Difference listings
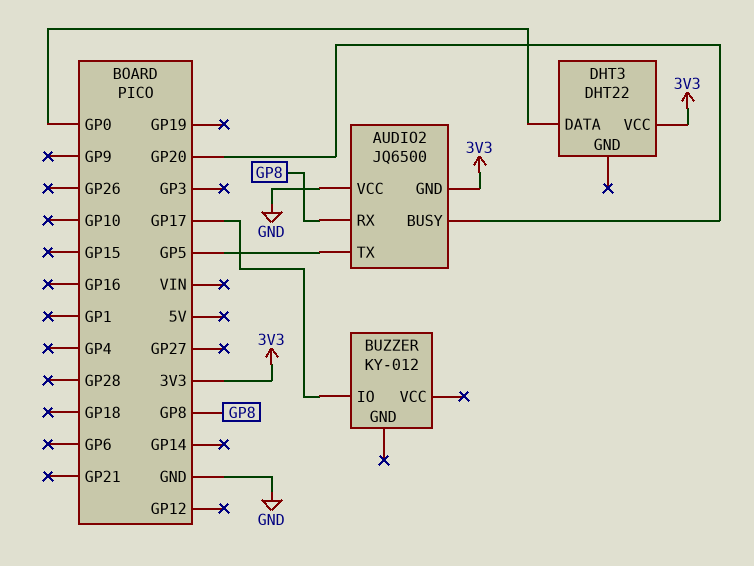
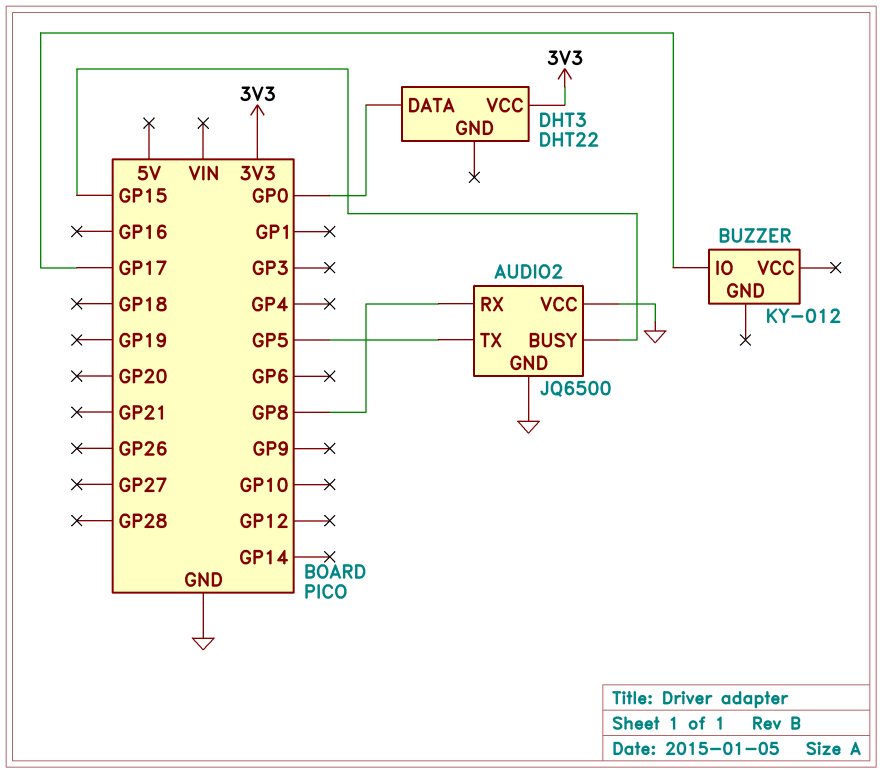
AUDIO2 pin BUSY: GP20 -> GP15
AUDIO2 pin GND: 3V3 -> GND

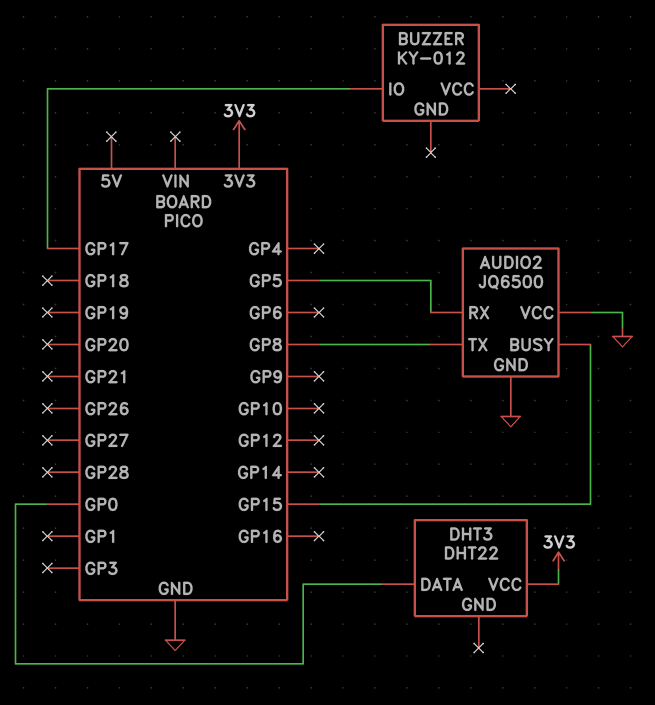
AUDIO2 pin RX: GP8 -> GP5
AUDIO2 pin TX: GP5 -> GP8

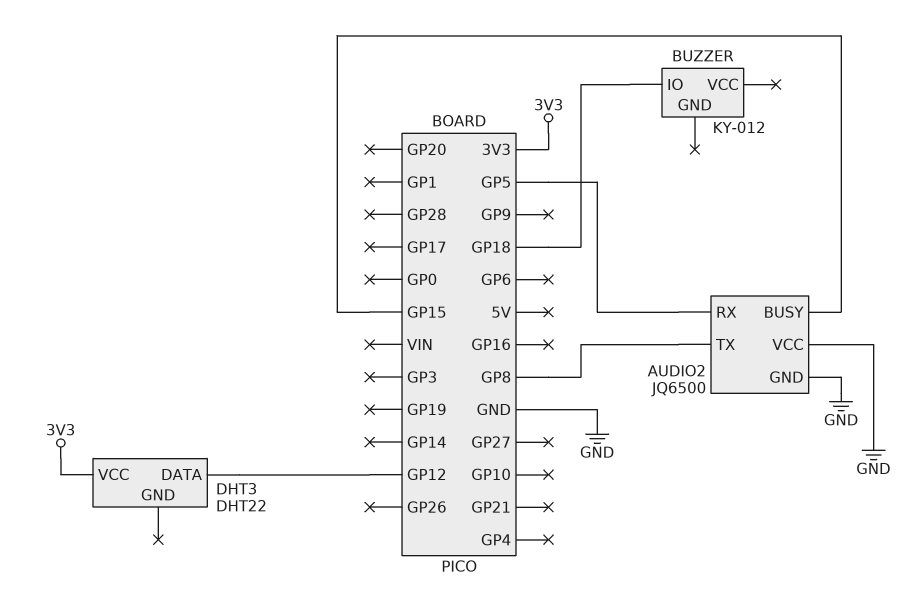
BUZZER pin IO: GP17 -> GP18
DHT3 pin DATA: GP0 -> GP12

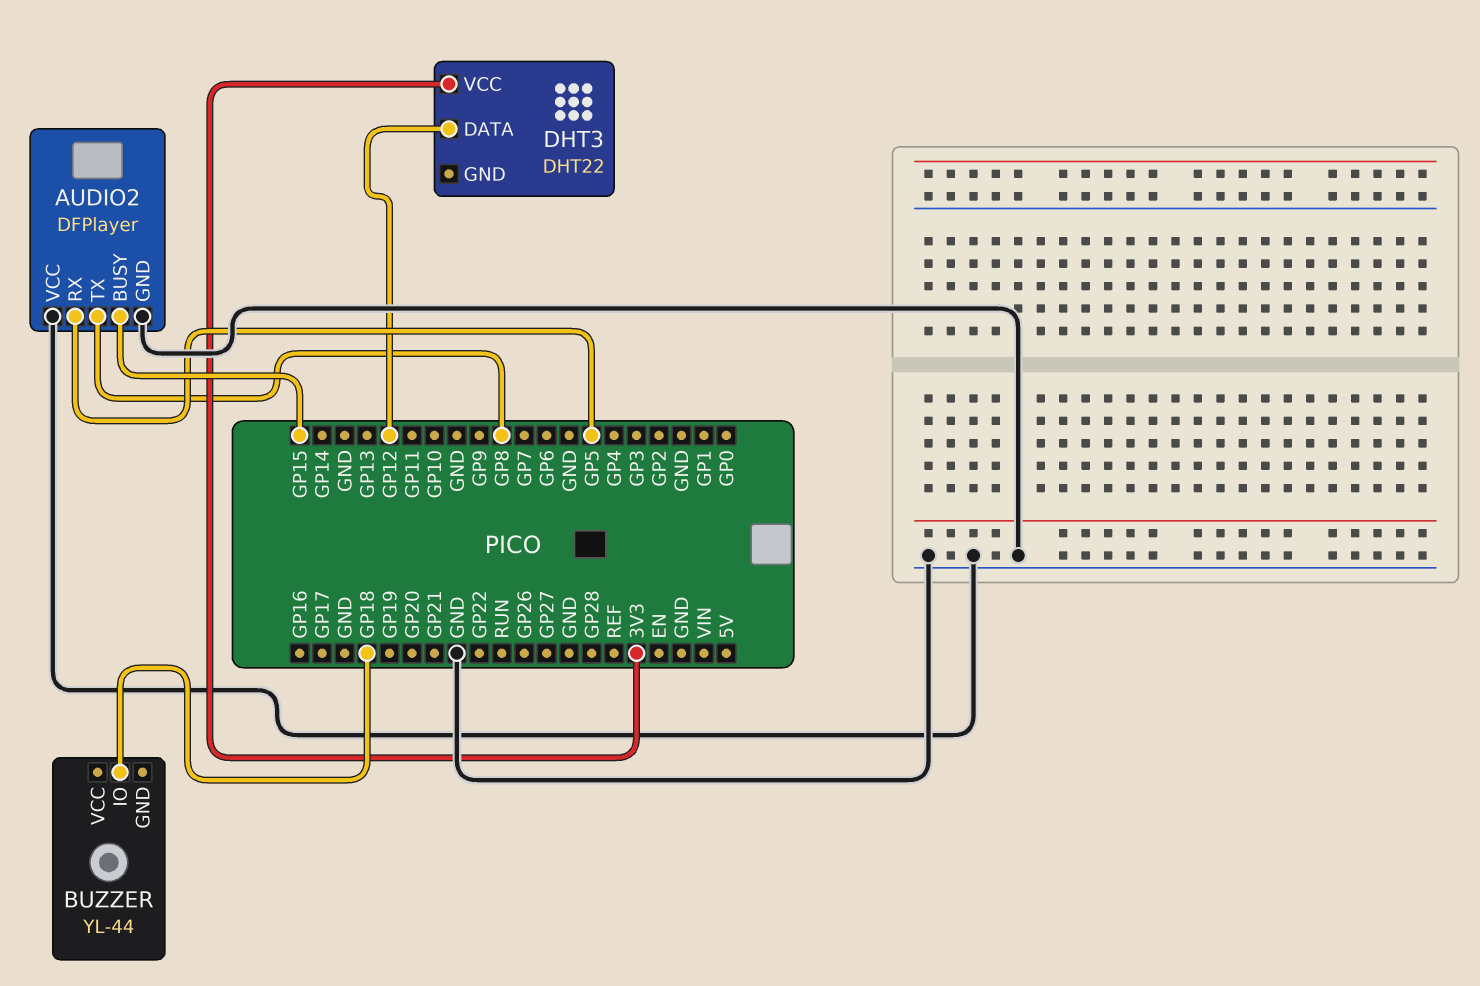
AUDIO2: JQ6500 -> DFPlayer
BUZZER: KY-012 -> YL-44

* * *

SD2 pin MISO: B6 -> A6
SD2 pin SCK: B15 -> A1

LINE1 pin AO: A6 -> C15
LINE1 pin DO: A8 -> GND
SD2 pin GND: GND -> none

Work request
In the entries above, find every line with the word "BUZZER" and list it.

The answer
BUZZER pin IO: GP17 -> GP18
BUZZER: KY-012 -> YL-44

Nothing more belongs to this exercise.